Before-and-after change records
---------------
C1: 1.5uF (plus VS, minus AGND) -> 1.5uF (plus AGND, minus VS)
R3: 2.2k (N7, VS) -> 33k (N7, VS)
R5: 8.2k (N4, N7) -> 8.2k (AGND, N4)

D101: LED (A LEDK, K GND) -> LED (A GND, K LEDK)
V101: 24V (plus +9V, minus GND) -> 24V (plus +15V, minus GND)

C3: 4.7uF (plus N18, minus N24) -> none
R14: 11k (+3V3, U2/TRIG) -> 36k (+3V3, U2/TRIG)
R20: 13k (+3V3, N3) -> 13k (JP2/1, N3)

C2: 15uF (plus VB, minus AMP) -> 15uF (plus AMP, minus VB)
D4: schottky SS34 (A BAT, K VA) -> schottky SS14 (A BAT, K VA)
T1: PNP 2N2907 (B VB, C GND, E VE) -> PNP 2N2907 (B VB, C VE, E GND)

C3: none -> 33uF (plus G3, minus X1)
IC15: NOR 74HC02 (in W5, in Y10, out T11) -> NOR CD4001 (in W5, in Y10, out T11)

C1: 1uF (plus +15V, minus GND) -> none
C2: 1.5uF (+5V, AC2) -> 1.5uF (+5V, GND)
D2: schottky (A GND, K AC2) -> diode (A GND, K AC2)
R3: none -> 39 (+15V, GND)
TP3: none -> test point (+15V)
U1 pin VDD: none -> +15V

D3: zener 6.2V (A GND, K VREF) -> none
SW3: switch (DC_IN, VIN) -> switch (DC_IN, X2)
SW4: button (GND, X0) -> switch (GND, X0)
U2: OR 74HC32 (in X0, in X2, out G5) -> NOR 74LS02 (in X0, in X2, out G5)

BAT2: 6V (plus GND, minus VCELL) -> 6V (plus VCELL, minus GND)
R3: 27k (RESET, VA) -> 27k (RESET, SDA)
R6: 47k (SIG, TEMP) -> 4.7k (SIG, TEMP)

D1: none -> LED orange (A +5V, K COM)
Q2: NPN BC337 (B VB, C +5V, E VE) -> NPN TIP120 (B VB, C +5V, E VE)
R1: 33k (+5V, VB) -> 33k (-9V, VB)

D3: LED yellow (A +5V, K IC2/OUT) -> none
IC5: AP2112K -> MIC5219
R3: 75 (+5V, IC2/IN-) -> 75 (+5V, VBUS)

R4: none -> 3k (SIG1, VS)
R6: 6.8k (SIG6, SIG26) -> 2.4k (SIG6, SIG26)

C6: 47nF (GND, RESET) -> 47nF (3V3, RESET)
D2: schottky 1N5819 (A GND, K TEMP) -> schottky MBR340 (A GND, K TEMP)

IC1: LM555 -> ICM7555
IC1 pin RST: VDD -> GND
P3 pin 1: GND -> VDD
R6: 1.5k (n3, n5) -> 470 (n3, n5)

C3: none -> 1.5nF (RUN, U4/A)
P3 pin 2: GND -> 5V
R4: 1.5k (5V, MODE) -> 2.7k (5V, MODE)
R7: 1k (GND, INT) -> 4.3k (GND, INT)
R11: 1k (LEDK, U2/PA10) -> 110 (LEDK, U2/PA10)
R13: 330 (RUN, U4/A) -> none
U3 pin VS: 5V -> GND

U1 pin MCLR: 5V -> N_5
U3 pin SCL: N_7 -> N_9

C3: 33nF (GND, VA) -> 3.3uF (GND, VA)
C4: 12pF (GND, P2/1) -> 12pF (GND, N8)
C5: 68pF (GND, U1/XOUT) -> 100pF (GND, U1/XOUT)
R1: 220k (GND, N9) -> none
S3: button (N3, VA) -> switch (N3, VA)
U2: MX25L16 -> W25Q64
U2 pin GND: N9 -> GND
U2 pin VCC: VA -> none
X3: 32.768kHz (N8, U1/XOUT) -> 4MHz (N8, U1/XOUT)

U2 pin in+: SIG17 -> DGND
---------------
Could you reproduce all the records exactly?

C1: 1.5uF (plus VS, minus AGND) -> 1.5uF (plus AGND, minus VS)
R3: 2.2k (N7, VS) -> 33k (N7, VS)
R5: 8.2k (N4, N7) -> 8.2k (AGND, N4)

D101: LED (A LEDK, K GND) -> LED (A GND, K LEDK)
V101: 24V (plus +9V, minus GND) -> 24V (plus +15V, minus GND)

C3: 4.7uF (plus N18, minus N24) -> none
R14: 11k (+3V3, U2/TRIG) -> 36k (+3V3, U2/TRIG)
R20: 13k (+3V3, N3) -> 13k (JP2/1, N3)

C2: 15uF (plus VB, minus AMP) -> 15uF (plus AMP, minus VB)
D4: schottky SS34 (A BAT, K VA) -> schottky SS14 (A BAT, K VA)
T1: PNP 2N2907 (B VB, C GND, E VE) -> PNP 2N2907 (B VB, C VE, E GND)

C3: none -> 33uF (plus G3, minus X1)
IC15: NOR 74HC02 (in W5, in Y10, out T11) -> NOR CD4001 (in W5, in Y10, out T11)

C1: 1uF (plus +15V, minus GND) -> none
C2: 1.5uF (+5V, AC2) -> 1.5uF (+5V, GND)
D2: schottky (A GND, K AC2) -> diode (A GND, K AC2)
R3: none -> 39 (+15V, GND)
TP3: none -> test point (+15V)
U1 pin VDD: none -> +15V

D3: zener 6.2V (A GND, K VREF) -> none
SW3: switch (DC_IN, VIN) -> switch (DC_IN, X2)
SW4: button (GND, X0) -> switch (GND, X0)
U2: OR 74HC32 (in X0, in X2, out G5) -> NOR 74LS02 (in X0, in X2, out G5)

BAT2: 6V (plus GND, minus VCELL) -> 6V (plus VCELL, minus GND)
R3: 27k (RESET, VA) -> 27k (RESET, SDA)
R6: 47k (SIG, TEMP) -> 4.7k (SIG, TEMP)

D1: none -> LED orange (A +5V, K COM)
Q2: NPN BC337 (B VB, C +5V, E VE) -> NPN TIP120 (B VB, C +5V, E VE)
R1: 33k (+5V, VB) -> 33k (-9V, VB)

D3: LED yellow (A +5V, K IC2/OUT) -> none
IC5: AP2112K -> MIC5219
R3: 75 (+5V, IC2/IN-) -> 75 (+5V, VBUS)

R4: none -> 3k (SIG1, VS)
R6: 6.8k (SIG6, SIG26) -> 2.4k (SIG6, SIG26)

C6: 47nF (GND, RESET) -> 47nF (3V3, RESET)
D2: schottky 1N5819 (A GND, K TEMP) -> schottky MBR340 (A GND, K TEMP)

IC1: LM555 -> ICM7555
IC1 pin RST: VDD -> GND
P3 pin 1: GND -> VDD
R6: 1.5k (n3, n5) -> 470 (n3, n5)

C3: none -> 1.5nF (RUN, U4/A)
P3 pin 2: GND -> 5V
R4: 1.5k (5V, MODE) -> 2.7k (5V, MODE)
R7: 1k (GND, INT) -> 4.3k (GND, INT)
R11: 1k (LEDK, U2/PA10) -> 110 (LEDK, U2/PA10)
R13: 330 (RUN, U4/A) -> none
U3 pin VS: 5V -> GND

U1 pin MCLR: 5V -> N_5
U3 pin SCL: N_7 -> N_9

C3: 33nF (GND, VA) -> 3.3uF (GND, VA)
C4: 12pF (GND, P2/1) -> 12pF (GND, N8)
C5: 68pF (GND, U1/XOUT) -> 100pF (GND, U1/XOUT)
R1: 220k (GND, N9) -> none
S3: button (N3, VA) -> switch (N3, VA)
U2: MX25L16 -> W25Q64
U2 pin GND: N9 -> GND
U2 pin VCC: VA -> none
X3: 32.768kHz (N8, U1/XOUT) -> 4MHz (N8, U1/XOUT)

U2 pin in+: SIG17 -> DGND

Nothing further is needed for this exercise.